> **INFORMATION SUPPLIED**:

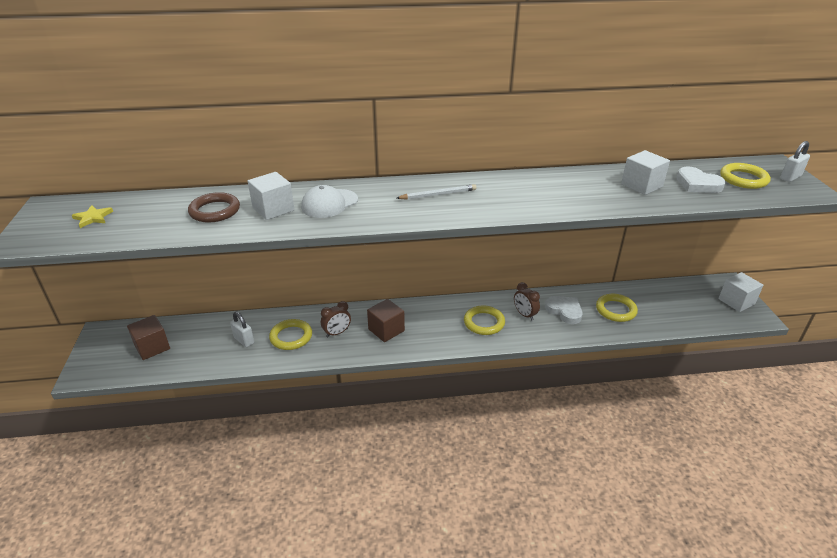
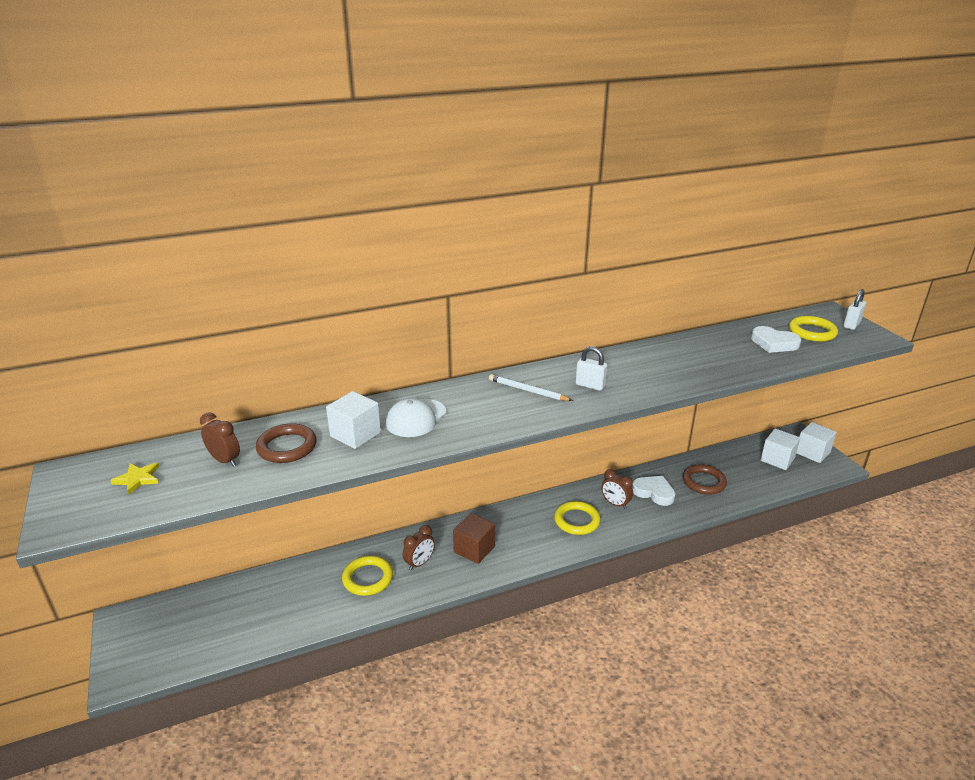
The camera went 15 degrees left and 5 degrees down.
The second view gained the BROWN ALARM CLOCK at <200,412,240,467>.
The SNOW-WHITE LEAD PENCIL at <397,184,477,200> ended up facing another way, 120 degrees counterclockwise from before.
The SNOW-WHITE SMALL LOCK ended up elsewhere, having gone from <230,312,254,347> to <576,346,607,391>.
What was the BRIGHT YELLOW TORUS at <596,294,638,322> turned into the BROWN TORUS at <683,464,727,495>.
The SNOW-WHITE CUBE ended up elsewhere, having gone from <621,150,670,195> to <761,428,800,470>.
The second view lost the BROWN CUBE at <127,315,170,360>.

> **GOAL OF THE EXERCISE**: Images are to be left out when the records above are written out again exactly.

> **ANSWER BOX**:
The camera went 15 degrees left and 5 degrees down.
The second view gained the BROWN ALARM CLOCK at <200,412,240,467>.
The SNOW-WHITE LEAD PENCIL at <397,184,477,200> ended up facing another way, 120 degrees counterclockwise from before.
The SNOW-WHITE SMALL LOCK ended up elsewhere, having gone from <230,312,254,347> to <576,346,607,391>.
What was the BRIGHT YELLOW TORUS at <596,294,638,322> turned into the BROWN TORUS at <683,464,727,495>.
The SNOW-WHITE CUBE ended up elsewhere, having gone from <621,150,670,195> to <761,428,800,470>.
The second view lost the BROWN CUBE at <127,315,170,360>.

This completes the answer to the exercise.